Stored entries.
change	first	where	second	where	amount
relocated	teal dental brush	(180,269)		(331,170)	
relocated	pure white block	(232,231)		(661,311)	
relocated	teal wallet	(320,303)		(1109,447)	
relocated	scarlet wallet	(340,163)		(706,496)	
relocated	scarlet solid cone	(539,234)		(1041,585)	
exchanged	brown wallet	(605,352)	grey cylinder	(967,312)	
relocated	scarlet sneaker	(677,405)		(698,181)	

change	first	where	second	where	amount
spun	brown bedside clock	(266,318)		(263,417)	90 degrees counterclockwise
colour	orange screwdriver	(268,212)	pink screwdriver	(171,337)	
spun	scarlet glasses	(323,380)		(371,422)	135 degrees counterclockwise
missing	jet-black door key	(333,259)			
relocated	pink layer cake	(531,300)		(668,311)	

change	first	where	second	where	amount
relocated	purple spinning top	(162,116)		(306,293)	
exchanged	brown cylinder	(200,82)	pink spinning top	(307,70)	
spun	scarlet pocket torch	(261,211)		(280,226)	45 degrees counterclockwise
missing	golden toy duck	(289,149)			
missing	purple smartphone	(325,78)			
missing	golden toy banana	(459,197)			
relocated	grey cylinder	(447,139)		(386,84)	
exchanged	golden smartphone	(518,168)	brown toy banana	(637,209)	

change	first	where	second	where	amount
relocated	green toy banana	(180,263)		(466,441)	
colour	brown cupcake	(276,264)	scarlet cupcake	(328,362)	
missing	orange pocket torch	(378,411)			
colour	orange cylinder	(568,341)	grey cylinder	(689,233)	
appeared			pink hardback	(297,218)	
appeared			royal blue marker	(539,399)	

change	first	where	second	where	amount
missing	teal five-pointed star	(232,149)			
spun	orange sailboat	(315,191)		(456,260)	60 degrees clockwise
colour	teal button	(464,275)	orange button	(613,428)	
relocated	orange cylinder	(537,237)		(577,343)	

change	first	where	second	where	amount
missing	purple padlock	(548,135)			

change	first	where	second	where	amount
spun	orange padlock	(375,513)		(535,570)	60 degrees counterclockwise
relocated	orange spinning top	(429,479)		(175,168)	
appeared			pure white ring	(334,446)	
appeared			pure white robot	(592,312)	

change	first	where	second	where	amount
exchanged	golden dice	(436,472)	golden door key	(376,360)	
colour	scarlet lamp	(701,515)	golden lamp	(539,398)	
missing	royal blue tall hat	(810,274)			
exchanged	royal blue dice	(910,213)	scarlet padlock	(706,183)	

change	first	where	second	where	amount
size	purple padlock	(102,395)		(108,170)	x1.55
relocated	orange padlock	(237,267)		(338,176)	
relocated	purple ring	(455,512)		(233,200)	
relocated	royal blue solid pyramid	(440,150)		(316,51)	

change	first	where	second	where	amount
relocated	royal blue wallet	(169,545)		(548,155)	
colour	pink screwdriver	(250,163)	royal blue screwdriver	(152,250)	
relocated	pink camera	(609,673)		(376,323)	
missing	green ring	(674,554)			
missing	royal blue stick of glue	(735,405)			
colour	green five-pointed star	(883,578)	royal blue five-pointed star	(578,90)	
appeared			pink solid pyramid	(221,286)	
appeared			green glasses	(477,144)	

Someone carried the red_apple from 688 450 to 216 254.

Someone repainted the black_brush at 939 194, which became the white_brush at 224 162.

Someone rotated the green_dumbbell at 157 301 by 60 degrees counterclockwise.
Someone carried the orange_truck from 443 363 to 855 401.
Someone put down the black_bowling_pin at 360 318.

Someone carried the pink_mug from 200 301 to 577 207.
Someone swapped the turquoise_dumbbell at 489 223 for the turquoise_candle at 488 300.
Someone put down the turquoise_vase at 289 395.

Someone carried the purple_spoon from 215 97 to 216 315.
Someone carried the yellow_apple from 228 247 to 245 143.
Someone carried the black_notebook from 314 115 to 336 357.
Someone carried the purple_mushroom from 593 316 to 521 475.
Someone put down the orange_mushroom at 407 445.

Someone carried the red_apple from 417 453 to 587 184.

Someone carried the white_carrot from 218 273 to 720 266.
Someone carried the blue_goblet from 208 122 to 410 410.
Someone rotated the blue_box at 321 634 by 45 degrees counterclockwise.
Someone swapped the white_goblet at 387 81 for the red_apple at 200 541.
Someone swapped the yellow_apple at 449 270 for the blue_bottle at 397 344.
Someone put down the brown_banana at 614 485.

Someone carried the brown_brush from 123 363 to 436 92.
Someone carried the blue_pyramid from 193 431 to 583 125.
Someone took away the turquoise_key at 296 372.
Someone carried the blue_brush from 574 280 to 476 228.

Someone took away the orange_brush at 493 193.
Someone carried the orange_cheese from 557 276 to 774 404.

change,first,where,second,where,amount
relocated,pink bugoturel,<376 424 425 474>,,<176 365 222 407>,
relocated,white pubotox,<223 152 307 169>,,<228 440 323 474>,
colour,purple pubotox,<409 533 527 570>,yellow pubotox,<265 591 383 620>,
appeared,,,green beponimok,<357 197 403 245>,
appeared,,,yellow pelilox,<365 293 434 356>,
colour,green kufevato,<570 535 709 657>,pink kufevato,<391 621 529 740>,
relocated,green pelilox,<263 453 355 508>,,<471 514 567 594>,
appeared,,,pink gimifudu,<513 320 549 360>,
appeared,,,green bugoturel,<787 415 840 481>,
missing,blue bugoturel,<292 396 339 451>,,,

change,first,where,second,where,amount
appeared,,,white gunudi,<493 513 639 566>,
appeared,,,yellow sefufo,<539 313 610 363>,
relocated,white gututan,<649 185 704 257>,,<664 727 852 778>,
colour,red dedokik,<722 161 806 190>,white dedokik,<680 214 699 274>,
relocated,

What you should do. For this exercise, give every entry again exactly as it appears.

Answer box.
change	first	where	second	where	amount
relocated	teal dental brush	(180,269)		(331,170)	
relocated	pure white block	(232,231)		(661,311)	
relocated	teal wallet	(320,303)		(1109,447)	
relocated	scarlet wallet	(340,163)		(706,496)	
relocated	scarlet solid cone	(539,234)		(1041,585)	
exchanged	brown wallet	(605,352)	grey cylinder	(967,312)	
relocated	scarlet sneaker	(677,405)		(698,181)	

change	first	where	second	where	amount
spun	brown bedside clock	(266,318)		(263,417)	90 degrees counterclockwise
colour	orange screwdriver	(268,212)	pink screwdriver	(171,337)	
spun	scarlet glasses	(323,380)		(371,422)	135 degrees counterclockwise
missing	jet-black door key	(333,259)			
relocated	pink layer cake	(531,300)		(668,311)	

change	first	where	second	where	amount
relocated	purple spinning top	(162,116)		(306,293)	
exchanged	brown cylinder	(200,82)	pink spinning top	(307,70)	
spun	scarlet pocket torch	(261,211)		(280,226)	45 degrees counterclockwise
missing	golden toy duck	(289,149)			
missing	purple smartphone	(325,78)			
missing	golden toy banana	(459,197)			
relocated	grey cylinder	(447,139)		(386,84)	
exchanged	golden smartphone	(518,168)	brown toy banana	(637,209)	

change	first	where	second	where	amount
relocated	green toy banana	(180,263)		(466,441)	
colour	brown cupcake	(276,264)	scarlet cupcake	(328,362)	
missing	orange pocket torch	(378,411)			
colour	orange cylinder	(568,341)	grey cylinder	(689,233)	
appeared			pink hardback	(297,218)	
appeared			royal blue marker	(539,399)	

change	first	where	second	where	amount
missing	teal five-pointed star	(232,149)			
spun	orange sailboat	(315,191)		(456,260)	60 degrees clockwise
colour	teal button	(464,275)	orange button	(613,428)	
relocated	orange cylinder	(537,237)		(577,343)	

change	first	where	second	where	amount
missing	purple padlock	(548,135)			

change	first	where	second	where	amount
spun	orange padlock	(375,513)		(535,570)	60 degrees counterclockwise
relocated	orange spinning top	(429,479)		(175,168)	
appeared			pure white ring	(334,446)	
appeared			pure white robot	(592,312)	

change	first	where	second	where	amount
exchanged	golden dice	(436,472)	golden door key	(376,360)	
colour	scarlet lamp	(701,515)	golden lamp	(539,398)	
missing	royal blue tall hat	(810,274)			
exchanged	royal blue dice	(910,213)	scarlet padlock	(706,183)	

change	first	where	second	where	amount
size	purple padlock	(102,395)		(108,170)	x1.55
relocated	orange padlock	(237,267)		(338,176)	
relocated	purple ring	(455,512)		(233,200)	
relocated	royal blue solid pyramid	(440,150)		(316,51)	

change	first	where	second	where	amount
relocated	royal blue wallet	(169,545)		(548,155)	
colour	pink screwdriver	(250,163)	royal blue screwdriver	(152,250)	
relocated	pink camera	(609,673)		(376,323)	
missing	green ring	(674,554)			
missing	royal blue stick of glue	(735,405)			
colour	green five-pointed star	(883,578)	royal blue five-pointed star	(578,90)	
appeared			pink solid pyramid	(221,286)	
appeared			green glasses	(477,144)	

Someone carried the red_apple from 688 450 to 216 254.

Someone repainted the black_brush at 939 194, which became the white_brush at 224 162.

Someone rotated the green_dumbbell at 157 301 by 60 degrees counterclockwise.
Someone carried the orange_truck from 443 363 to 855 401.
Someone put down the black_bowling_pin at 360 318.

Someone carried the pink_mug from 200 301 to 577 207.
Someone swapped the turquoise_dumbbell at 489 223 for the turquoise_candle at 488 300.
Someone put down the turquoise_vase at 289 395.

Someone carried the purple_spoon from 215 97 to 216 315.
Someone carried the yellow_apple from 228 247 to 245 143.
Someone carried the black_notebook from 314 115 to 336 357.
Someone carried the purple_mushroom from 593 316 to 521 475.
Someone put down the orange_mushroom at 407 445.

Someone carried the red_apple from 417 453 to 587 184.

Someone carried the white_carrot from 218 273 to 720 266.
Someone carried the blue_goblet from 208 122 to 410 410.
Someone rotated the blue_box at 321 634 by 45 degrees counterclockwise.
Someone swapped the white_goblet at 387 81 for the red_apple at 200 541.
Someone swapped the yellow_apple at 449 270 for the blue_bottle at 397 344.
Someone put down the brown_banana at 614 485.

Someone carried the brown_brush from 123 363 to 436 92.
Someone carried the blue_pyramid from 193 431 to 583 125.
Someone took away the turquoise_key at 296 372.
Someone carried the blue_brush from 574 280 to 476 228.

Someone took away the orange_brush at 493 193.
Someone carried the orange_cheese from 557 276 to 774 404.

change,first,where,second,where,amount
relocated,pink bugoturel,<376 424 425 474>,,<176 365 222 407>,
relocated,white pubotox,<223 152 307 169>,,<228 440 323 474>,
colour,purple pubotox,<409 533 527 570>,yellow pubotox,<265 591 383 620>,
appeared,,,green beponimok,<357 197 403 245>,
appeared,,,yellow pelilox,<365 293 434 356>,
colour,green kufevato,<570 535 709 657>,pink kufevato,<391 621 529 740>,
relocated,green pelilox,<263 453 355 508>,,<471 514 567 594>,
appeared,,,pink gimifudu,<513 320 549 360>,
appeared,,,green bugoturel,<787 415 840 481>,
missing,blue bugoturel,<292 396 339 451>,,,

change,first,where,second,where,amount
appeared,,,white gunudi,<493 513 639 566>,
appeared,,,yellow sefufo,<539 313 610 363>,
relocated,white gututan,<649 185 704 257>,,<664 727 852 778>,
colour,red dedokik,<722 161 806 190>,white dedokik,<680 214 699 274>,
relocated,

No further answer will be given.